**WHAT YOU ARE ASKED TO DO**
Transcribe each record word for word. Skip the images.

· · · · ·

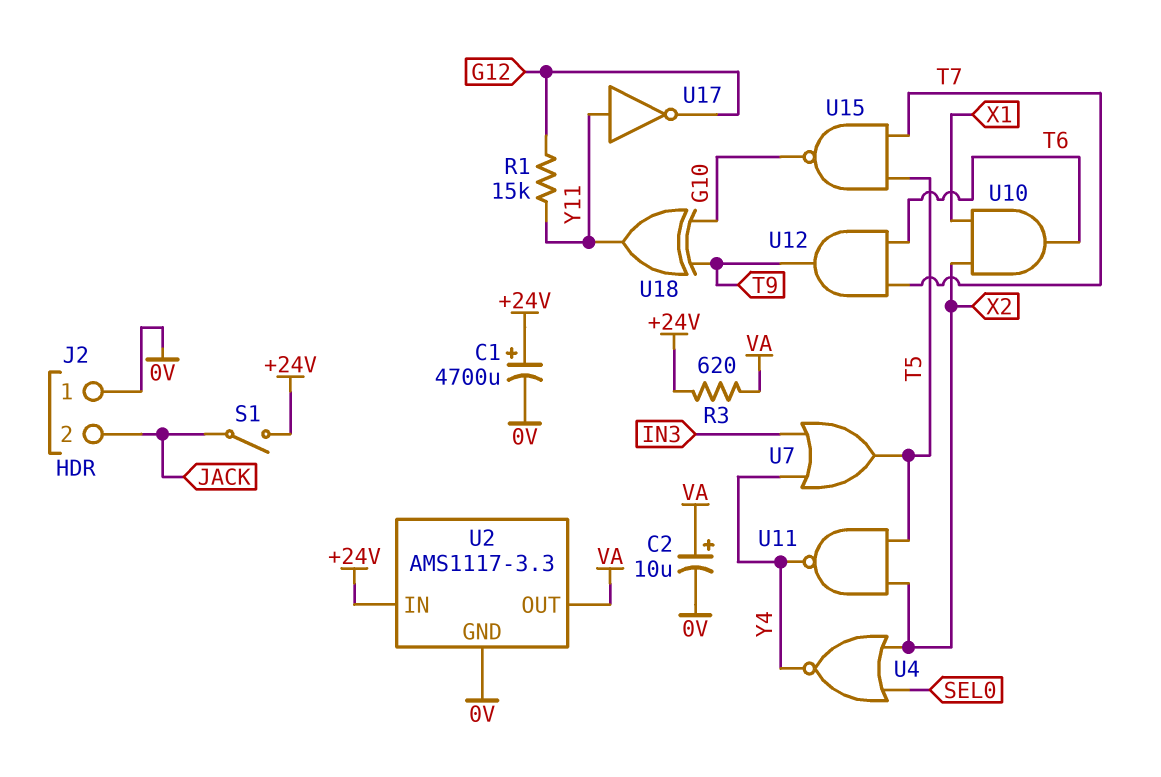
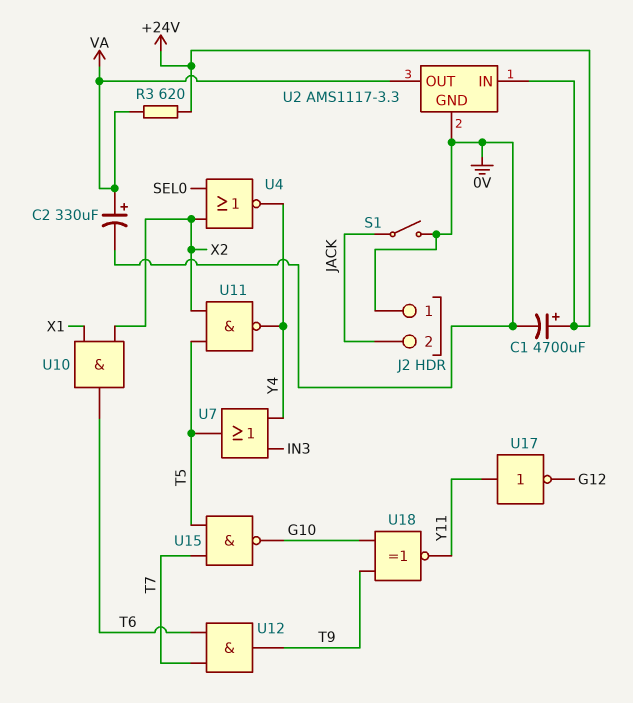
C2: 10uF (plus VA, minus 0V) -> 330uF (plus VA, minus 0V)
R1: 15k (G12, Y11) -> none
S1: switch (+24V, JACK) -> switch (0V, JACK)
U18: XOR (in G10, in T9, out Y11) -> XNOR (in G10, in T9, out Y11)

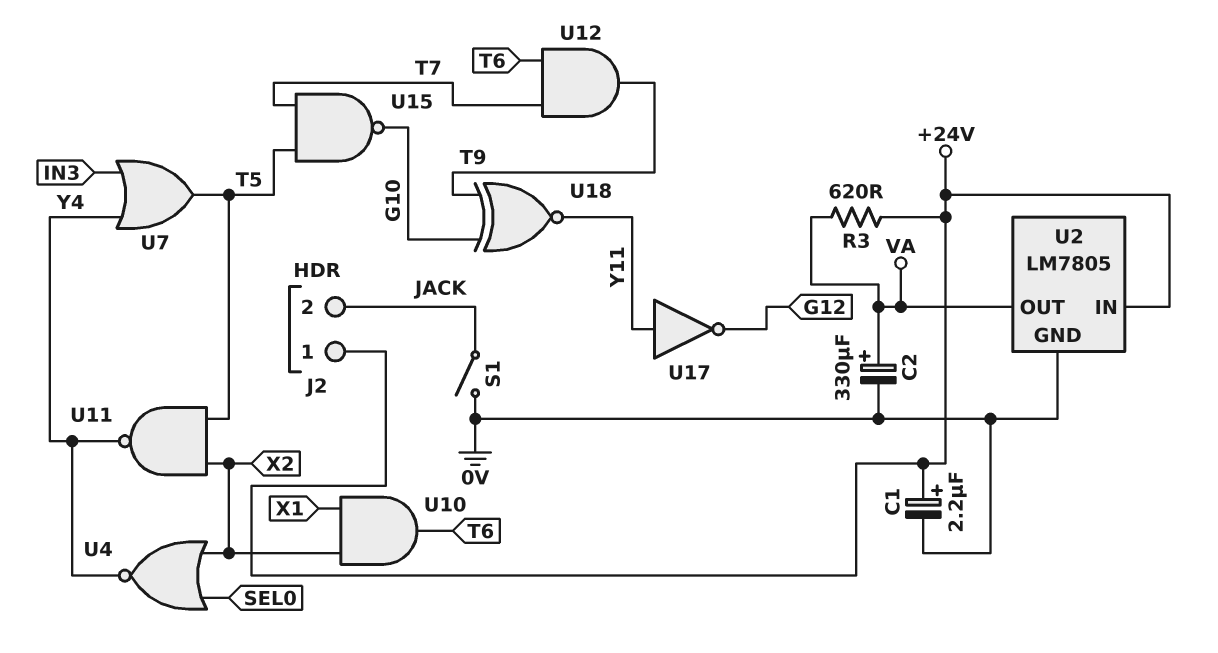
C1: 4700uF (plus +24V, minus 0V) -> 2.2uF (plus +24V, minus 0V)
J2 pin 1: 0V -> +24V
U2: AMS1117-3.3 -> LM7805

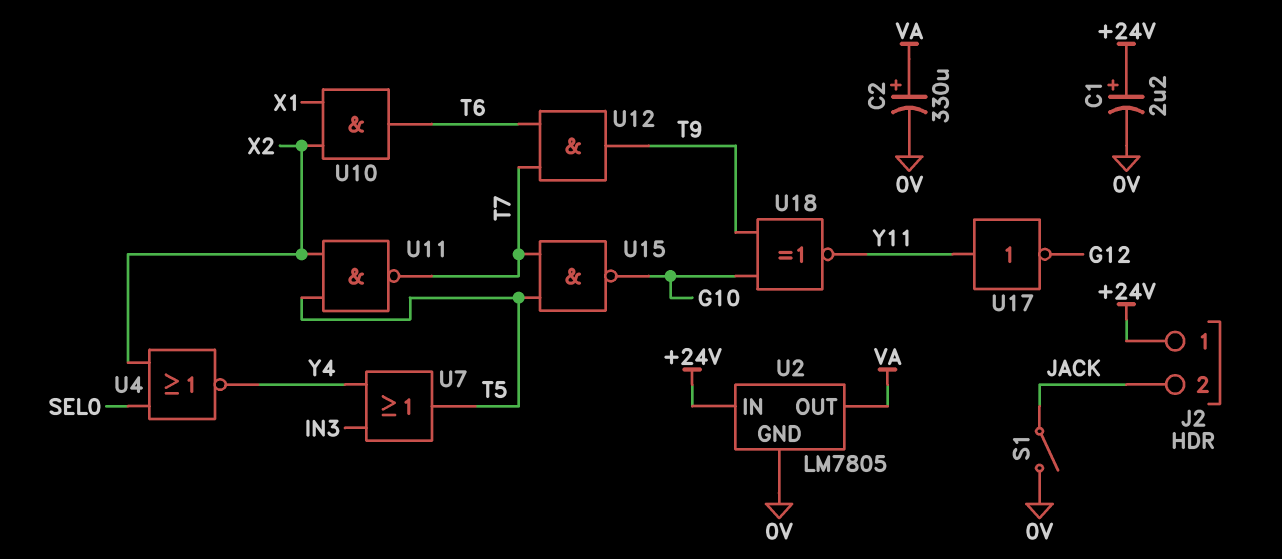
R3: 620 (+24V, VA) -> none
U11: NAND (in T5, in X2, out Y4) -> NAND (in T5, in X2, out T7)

· · · · ·

**SOLUTION TO THIS PROBLEM**
C2: 10uF (plus VA, minus 0V) -> 330uF (plus VA, minus 0V)
R1: 15k (G12, Y11) -> none
S1: switch (+24V, JACK) -> switch (0V, JACK)
U18: XOR (in G10, in T9, out Y11) -> XNOR (in G10, in T9, out Y11)

C1: 4700uF (plus +24V, minus 0V) -> 2.2uF (plus +24V, minus 0V)
J2 pin 1: 0V -> +24V
U2: AMS1117-3.3 -> LM7805

R3: 620 (+24V, VA) -> none
U11: NAND (in T5, in X2, out Y4) -> NAND (in T5, in X2, out T7)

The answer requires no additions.